Items listed in a dataset:
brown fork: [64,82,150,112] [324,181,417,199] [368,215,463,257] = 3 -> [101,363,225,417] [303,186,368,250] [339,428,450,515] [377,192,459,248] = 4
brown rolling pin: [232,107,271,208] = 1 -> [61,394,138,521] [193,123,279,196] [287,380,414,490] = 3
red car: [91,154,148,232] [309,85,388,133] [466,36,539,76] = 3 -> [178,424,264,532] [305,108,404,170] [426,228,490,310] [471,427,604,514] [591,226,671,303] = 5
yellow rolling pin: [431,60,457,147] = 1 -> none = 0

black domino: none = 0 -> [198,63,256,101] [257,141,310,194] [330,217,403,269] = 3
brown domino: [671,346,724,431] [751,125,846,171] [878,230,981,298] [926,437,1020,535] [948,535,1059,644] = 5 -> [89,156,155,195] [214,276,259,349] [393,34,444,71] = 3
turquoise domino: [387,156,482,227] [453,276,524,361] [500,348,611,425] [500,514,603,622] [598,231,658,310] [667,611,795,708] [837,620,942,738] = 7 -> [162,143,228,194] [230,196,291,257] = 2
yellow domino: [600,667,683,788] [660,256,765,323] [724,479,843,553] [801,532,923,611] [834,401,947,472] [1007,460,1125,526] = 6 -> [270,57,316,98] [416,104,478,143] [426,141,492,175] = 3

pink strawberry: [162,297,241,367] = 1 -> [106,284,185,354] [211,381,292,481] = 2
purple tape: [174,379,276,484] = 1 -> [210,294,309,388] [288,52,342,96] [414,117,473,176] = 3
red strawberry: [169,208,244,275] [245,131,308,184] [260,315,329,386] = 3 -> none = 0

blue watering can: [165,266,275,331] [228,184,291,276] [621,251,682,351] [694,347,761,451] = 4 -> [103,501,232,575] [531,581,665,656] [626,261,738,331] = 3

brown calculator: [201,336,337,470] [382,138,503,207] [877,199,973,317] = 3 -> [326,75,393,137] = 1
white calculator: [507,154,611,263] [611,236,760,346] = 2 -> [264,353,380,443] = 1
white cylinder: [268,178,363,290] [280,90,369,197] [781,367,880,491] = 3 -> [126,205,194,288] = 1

Your assignment:
Copy the records out again word for word.

The completed task:
brown fork: [64,82,150,112] [324,181,417,199] [368,215,463,257] = 3 -> [101,363,225,417] [303,186,368,250] [339,428,450,515] [377,192,459,248] = 4
brown rolling pin: [232,107,271,208] = 1 -> [61,394,138,521] [193,123,279,196] [287,380,414,490] = 3
red car: [91,154,148,232] [309,85,388,133] [466,36,539,76] = 3 -> [178,424,264,532] [305,108,404,170] [426,228,490,310] [471,427,604,514] [591,226,671,303] = 5
yellow rolling pin: [431,60,457,147] = 1 -> none = 0

black domino: none = 0 -> [198,63,256,101] [257,141,310,194] [330,217,403,269] = 3
brown domino: [671,346,724,431] [751,125,846,171] [878,230,981,298] [926,437,1020,535] [948,535,1059,644] = 5 -> [89,156,155,195] [214,276,259,349] [393,34,444,71] = 3
turquoise domino: [387,156,482,227] [453,276,524,361] [500,348,611,425] [500,514,603,622] [598,231,658,310] [667,611,795,708] [837,620,942,738] = 7 -> [162,143,228,194] [230,196,291,257] = 2
yellow domino: [600,667,683,788] [660,256,765,323] [724,479,843,553] [801,532,923,611] [834,401,947,472] [1007,460,1125,526] = 6 -> [270,57,316,98] [416,104,478,143] [426,141,492,175] = 3

pink strawberry: [162,297,241,367] = 1 -> [106,284,185,354] [211,381,292,481] = 2
purple tape: [174,379,276,484] = 1 -> [210,294,309,388] [288,52,342,96] [414,117,473,176] = 3
red strawberry: [169,208,244,275] [245,131,308,184] [260,315,329,386] = 3 -> none = 0

blue watering can: [165,266,275,331] [228,184,291,276] [621,251,682,351] [694,347,761,451] = 4 -> [103,501,232,575] [531,581,665,656] [626,261,738,331] = 3

brown calculator: [201,336,337,470] [382,138,503,207] [877,199,973,317] = 3 -> [326,75,393,137] = 1
white calculator: [507,154,611,263] [611,236,760,346] = 2 -> [264,353,380,443] = 1
white cylinder: [268,178,363,290] [280,90,369,197] [781,367,880,491] = 3 -> [126,205,194,288] = 1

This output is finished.